* _PROBLEM_
What you should write out is every line from the one containing "(574, 508) = (400, 290): blue" to the end of the data, exactly and with nothing else.

---- STORED DATA

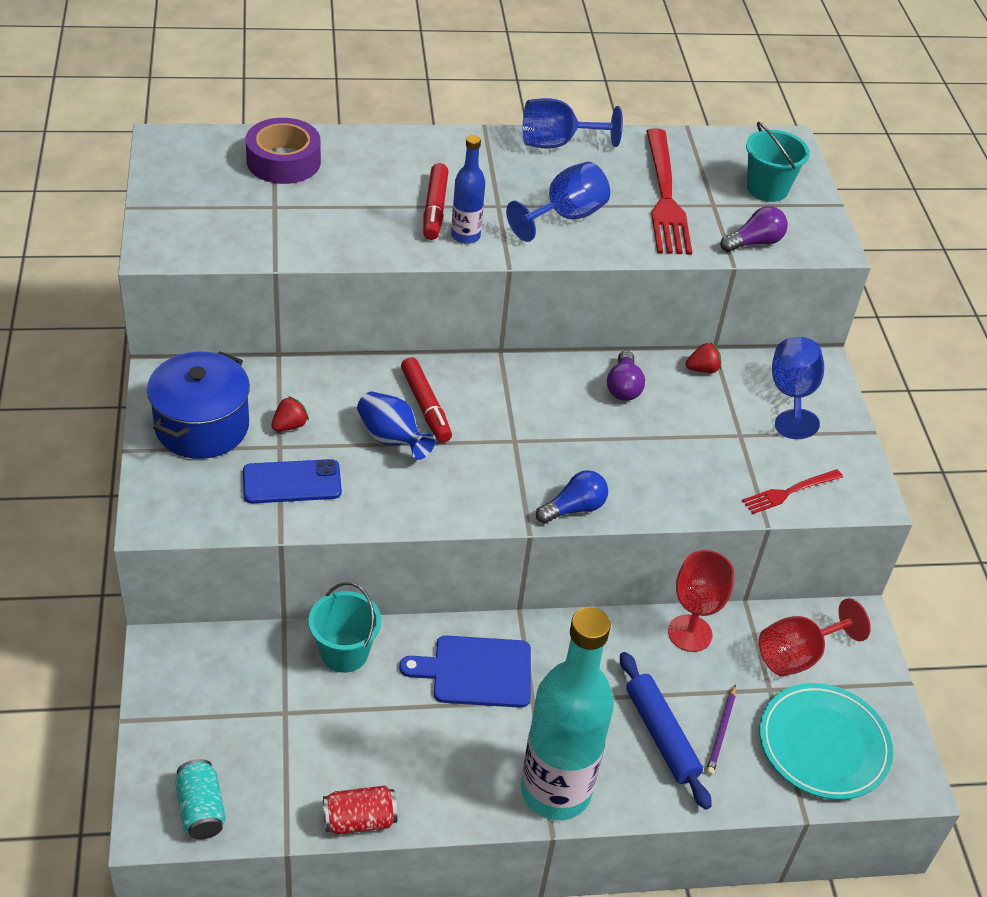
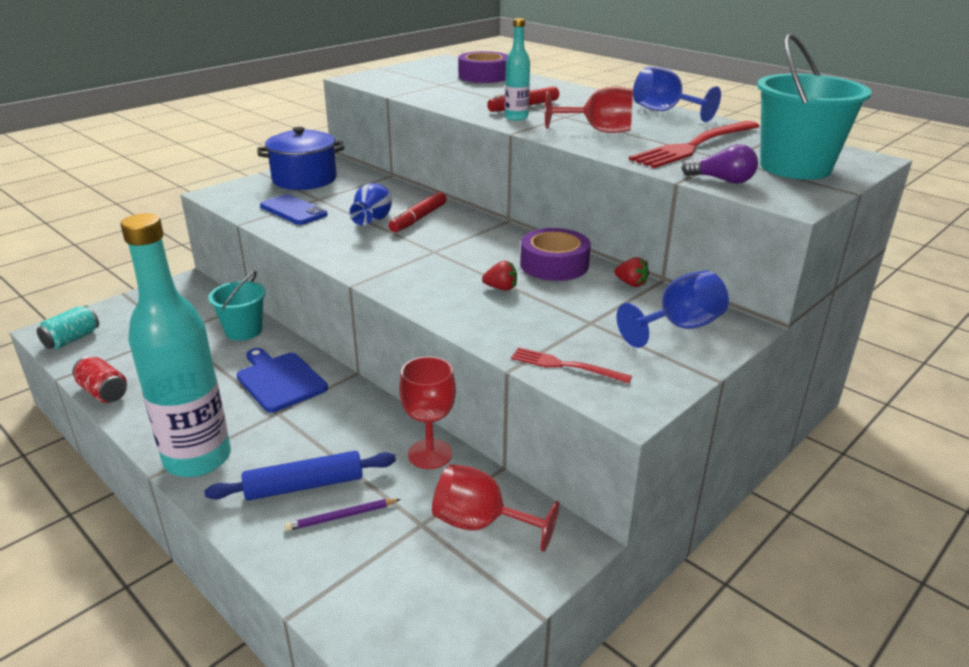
camera: 55 degrees right, 15 degrees down
(290, 425) = (339, 195): red strawberry -> red strawberry (501, 288)
(465, 236) = (516, 118): blue bottle -> turquoise bottle
(565, 216) = (598, 131): blue goblet -> red goblet
(574, 508) = (400, 290): blue light bulb -> none
(623, 387) = (554, 265): purple light bulb -> purple tape
(661, 735) = (304, 486): blue rolling pin -> blue rolling pin turned 45 degrees clockwise
(767, 189) = (795, 167): turquoise bucket -> turquoise bucket, size x1.62
(823, 744) = (392, 588): turquoise plate -> none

--------

* _OUTPUT FOR THIS TASK_
(574, 508) = (400, 290): blue light bulb -> none
(623, 387) = (554, 265): purple light bulb -> purple tape
(661, 735) = (304, 486): blue rolling pin -> blue rolling pin turned 45 degrees clockwise
(767, 189) = (795, 167): turquoise bucket -> turquoise bucket, size x1.62
(823, 744) = (392, 588): turquoise plate -> none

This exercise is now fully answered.